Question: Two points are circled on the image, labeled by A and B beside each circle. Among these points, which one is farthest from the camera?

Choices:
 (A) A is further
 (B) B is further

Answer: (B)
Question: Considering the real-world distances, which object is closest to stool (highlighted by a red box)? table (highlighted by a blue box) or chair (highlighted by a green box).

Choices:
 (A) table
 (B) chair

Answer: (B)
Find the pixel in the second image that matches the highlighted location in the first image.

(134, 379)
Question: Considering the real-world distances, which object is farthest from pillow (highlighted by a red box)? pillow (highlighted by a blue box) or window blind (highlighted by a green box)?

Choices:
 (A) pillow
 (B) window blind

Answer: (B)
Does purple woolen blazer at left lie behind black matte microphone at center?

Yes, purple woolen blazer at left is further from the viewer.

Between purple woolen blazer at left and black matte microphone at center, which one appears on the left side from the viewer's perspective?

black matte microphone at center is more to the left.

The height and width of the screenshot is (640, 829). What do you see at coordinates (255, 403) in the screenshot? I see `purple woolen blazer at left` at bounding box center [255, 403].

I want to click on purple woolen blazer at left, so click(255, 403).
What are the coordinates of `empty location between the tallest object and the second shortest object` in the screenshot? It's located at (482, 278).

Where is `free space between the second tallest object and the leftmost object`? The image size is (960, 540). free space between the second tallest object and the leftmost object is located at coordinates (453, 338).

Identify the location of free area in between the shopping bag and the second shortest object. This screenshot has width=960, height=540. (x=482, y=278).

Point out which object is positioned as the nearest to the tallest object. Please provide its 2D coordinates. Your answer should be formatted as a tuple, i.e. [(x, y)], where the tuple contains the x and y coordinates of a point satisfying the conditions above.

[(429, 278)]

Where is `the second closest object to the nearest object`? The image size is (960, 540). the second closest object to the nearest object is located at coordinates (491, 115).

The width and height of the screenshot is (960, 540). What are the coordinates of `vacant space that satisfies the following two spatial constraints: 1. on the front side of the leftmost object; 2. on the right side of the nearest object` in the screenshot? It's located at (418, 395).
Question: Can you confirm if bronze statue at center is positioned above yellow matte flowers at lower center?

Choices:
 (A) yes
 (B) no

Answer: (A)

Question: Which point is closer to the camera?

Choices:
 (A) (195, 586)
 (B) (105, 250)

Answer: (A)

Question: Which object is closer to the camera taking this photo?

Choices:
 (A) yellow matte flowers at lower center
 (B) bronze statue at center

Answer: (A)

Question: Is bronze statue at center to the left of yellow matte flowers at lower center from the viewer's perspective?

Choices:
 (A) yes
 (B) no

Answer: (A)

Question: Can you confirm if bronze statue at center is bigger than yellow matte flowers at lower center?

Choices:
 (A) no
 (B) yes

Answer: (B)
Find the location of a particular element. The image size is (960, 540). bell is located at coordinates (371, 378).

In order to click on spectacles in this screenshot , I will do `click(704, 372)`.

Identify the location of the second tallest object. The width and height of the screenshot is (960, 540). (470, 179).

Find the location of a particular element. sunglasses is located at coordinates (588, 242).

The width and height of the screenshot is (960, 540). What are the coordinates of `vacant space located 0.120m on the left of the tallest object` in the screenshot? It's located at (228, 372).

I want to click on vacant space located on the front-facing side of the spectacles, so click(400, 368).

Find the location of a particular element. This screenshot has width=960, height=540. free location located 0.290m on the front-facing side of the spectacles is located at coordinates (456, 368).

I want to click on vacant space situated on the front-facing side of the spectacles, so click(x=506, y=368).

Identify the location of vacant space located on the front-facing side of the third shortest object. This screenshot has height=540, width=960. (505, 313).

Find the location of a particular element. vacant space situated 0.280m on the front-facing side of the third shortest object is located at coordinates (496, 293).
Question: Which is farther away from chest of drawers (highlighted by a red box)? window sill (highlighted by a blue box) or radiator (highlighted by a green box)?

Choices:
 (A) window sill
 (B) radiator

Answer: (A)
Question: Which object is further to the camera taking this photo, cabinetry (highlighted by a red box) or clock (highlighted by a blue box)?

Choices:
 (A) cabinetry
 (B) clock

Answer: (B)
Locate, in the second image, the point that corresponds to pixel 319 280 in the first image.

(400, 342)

******

= Cel zadania =
Przepisz słowo w słowo fragment od wiersza zawierającego „at (228, 372).” aż do ostatniego wiersza danych, z oboma krańcami włącznie.

= Odpowiedź =
The width and height of the screenshot is (960, 540). What are the coordinates of `vacant space located 0.120m on the left of the tallest object` in the screenshot? It's located at (228, 372).

I want to click on vacant space located on the front-facing side of the spectacles, so click(400, 368).

Find the location of a particular element. This screenshot has width=960, height=540. free location located 0.290m on the front-facing side of the spectacles is located at coordinates (456, 368).

I want to click on vacant space situated on the front-facing side of the spectacles, so click(x=506, y=368).

Identify the location of vacant space located on the front-facing side of the third shortest object. This screenshot has height=540, width=960. (505, 313).

Find the location of a particular element. vacant space situated 0.280m on the front-facing side of the third shortest object is located at coordinates (496, 293).
Question: Which is farther away from chest of drawers (highlighted by a red box)? window sill (highlighted by a blue box) or radiator (highlighted by a green box)?

Choices:
 (A) window sill
 (B) radiator

Answer: (A)
Question: Which object is further to the camera taking this photo, cabinetry (highlighted by a red box) or clock (highlighted by a blue box)?

Choices:
 (A) cabinetry
 (B) clock

Answer: (B)
Locate, in the second image, the point that corresponds to pixel 319 280 in the first image.

(400, 342)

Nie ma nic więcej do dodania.